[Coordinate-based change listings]
* * * * * * * * *

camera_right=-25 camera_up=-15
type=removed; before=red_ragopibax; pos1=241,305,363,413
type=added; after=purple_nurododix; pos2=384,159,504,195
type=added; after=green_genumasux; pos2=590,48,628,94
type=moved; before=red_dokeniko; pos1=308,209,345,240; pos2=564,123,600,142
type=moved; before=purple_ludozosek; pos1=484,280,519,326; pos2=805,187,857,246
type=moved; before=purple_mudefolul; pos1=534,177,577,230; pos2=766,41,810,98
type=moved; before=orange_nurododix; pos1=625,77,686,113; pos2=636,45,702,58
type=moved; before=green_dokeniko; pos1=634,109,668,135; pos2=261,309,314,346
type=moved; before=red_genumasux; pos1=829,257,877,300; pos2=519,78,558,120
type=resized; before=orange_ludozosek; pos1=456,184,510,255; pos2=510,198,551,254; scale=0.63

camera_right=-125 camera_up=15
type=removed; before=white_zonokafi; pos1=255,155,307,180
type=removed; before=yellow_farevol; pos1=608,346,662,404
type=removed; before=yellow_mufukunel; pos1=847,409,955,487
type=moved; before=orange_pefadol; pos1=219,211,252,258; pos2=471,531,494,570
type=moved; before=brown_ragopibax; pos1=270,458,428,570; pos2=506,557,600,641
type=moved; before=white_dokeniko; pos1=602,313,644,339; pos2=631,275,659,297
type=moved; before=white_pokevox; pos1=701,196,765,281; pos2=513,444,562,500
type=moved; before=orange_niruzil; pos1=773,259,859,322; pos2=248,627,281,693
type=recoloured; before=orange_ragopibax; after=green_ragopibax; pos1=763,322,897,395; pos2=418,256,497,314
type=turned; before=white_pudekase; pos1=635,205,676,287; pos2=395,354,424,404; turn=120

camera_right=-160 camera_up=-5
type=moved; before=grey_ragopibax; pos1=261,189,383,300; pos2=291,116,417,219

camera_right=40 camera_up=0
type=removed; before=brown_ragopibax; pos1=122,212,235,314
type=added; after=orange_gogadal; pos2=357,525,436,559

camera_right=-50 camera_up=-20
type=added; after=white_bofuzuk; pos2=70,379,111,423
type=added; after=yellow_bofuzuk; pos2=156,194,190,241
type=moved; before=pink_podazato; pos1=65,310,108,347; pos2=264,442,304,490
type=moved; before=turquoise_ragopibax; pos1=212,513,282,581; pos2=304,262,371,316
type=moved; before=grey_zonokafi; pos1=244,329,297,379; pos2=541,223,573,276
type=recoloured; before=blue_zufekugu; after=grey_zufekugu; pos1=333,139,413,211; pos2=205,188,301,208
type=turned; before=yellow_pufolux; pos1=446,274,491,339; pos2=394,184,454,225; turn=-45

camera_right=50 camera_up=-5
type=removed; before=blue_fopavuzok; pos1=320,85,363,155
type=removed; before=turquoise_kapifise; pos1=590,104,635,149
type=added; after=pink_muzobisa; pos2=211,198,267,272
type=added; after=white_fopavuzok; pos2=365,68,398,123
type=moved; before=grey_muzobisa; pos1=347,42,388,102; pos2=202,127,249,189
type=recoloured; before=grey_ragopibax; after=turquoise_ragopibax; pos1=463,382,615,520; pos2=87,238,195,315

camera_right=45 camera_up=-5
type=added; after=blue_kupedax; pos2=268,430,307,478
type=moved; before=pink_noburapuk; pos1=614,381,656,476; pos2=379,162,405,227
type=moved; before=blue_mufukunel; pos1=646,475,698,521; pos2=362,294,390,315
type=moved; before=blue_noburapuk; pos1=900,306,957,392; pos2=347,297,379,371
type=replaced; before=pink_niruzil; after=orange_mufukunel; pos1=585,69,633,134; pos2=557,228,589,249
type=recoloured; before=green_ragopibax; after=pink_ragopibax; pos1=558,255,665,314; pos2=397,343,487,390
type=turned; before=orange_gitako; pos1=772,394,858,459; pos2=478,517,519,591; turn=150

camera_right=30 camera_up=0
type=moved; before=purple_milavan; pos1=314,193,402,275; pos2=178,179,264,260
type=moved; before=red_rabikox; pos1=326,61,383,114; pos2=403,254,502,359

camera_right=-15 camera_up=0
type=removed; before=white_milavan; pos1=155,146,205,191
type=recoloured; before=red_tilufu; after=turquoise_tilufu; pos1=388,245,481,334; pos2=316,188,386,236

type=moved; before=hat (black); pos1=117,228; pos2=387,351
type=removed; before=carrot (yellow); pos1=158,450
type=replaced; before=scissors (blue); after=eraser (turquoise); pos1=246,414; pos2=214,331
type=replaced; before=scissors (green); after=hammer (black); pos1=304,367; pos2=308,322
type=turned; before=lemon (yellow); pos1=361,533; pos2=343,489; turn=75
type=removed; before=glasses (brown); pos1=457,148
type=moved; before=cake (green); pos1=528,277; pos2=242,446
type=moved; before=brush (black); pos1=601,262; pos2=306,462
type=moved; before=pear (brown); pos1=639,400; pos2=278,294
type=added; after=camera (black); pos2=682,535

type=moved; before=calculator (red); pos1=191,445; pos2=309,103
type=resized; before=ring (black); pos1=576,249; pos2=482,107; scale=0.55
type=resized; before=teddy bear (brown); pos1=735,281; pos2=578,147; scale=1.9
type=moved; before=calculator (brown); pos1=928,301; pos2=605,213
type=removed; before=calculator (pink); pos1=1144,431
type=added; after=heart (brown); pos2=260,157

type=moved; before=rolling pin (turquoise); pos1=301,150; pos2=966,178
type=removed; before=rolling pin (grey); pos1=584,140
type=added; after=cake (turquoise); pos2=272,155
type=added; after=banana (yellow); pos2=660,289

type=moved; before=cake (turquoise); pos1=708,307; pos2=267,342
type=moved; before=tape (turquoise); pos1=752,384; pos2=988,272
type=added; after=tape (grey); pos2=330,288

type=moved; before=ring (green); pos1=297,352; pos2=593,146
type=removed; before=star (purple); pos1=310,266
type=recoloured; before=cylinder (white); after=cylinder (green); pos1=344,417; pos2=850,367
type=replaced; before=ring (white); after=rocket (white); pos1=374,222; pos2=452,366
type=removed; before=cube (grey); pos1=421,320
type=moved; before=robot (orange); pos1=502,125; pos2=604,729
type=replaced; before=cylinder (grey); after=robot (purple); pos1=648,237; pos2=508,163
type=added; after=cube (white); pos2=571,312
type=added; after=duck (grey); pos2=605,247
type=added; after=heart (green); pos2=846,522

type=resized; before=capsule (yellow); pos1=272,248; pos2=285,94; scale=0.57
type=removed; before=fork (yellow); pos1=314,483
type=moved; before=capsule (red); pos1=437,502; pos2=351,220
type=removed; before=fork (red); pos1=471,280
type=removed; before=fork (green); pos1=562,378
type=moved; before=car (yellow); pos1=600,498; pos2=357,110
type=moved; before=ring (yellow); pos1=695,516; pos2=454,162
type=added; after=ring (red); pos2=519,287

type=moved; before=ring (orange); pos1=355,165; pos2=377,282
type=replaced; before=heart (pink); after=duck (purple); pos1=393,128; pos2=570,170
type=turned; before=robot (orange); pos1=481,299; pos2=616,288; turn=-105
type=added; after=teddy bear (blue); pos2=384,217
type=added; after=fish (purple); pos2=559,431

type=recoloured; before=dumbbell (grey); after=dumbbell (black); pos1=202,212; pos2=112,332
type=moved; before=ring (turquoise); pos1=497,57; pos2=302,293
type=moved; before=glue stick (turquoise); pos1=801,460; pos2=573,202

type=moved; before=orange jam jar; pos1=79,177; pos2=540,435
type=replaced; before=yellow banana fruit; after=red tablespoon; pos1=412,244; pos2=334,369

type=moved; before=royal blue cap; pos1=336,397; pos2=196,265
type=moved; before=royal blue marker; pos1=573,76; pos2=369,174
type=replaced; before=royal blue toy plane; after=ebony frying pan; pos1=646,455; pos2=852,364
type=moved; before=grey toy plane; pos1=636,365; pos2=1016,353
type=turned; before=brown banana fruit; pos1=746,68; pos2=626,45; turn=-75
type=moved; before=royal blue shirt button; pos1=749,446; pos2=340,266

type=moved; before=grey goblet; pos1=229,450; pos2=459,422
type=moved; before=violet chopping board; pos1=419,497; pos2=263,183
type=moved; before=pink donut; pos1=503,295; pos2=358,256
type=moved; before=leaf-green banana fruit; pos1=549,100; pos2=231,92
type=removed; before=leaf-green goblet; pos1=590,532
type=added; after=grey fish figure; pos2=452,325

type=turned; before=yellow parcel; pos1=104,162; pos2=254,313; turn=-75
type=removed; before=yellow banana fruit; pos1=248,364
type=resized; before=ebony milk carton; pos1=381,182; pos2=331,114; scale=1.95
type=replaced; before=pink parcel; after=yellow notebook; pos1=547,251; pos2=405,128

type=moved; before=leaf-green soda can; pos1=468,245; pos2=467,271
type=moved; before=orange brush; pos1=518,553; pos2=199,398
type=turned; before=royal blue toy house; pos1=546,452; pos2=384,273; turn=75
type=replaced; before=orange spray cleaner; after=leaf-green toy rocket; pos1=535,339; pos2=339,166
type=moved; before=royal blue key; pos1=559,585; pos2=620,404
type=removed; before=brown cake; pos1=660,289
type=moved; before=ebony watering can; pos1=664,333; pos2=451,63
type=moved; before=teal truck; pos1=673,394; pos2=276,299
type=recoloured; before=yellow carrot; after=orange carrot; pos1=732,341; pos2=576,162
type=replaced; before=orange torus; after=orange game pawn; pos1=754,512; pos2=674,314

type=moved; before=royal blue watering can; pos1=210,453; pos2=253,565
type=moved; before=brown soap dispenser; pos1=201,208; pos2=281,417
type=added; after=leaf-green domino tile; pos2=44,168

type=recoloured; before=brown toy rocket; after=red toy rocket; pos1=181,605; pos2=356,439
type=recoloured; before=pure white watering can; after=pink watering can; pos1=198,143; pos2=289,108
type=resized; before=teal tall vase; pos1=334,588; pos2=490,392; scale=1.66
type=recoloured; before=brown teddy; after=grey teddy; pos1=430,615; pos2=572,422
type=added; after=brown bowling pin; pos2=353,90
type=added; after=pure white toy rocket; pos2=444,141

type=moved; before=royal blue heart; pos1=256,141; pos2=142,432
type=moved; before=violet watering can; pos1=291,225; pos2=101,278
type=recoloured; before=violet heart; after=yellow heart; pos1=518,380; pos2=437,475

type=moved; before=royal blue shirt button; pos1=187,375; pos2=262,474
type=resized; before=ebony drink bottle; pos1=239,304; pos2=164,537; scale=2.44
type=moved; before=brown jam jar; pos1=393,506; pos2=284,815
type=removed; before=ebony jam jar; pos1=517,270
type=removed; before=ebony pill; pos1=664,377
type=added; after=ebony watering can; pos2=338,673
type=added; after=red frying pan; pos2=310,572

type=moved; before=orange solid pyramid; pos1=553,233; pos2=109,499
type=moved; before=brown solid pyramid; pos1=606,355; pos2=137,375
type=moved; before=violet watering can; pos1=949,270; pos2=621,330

* * * * * * * * *

Your goal: From the records above, quote only the lines running from the line with "type=moved; before=cake (green);" to the line with "type=moved; before=pear (brown);", both lines included.

Response area:
type=moved; before=cake (green); pos1=528,277; pos2=242,446
type=moved; before=brush (black); pos1=601,262; pos2=306,462
type=moved; before=pear (brown); pos1=639,400; pos2=278,294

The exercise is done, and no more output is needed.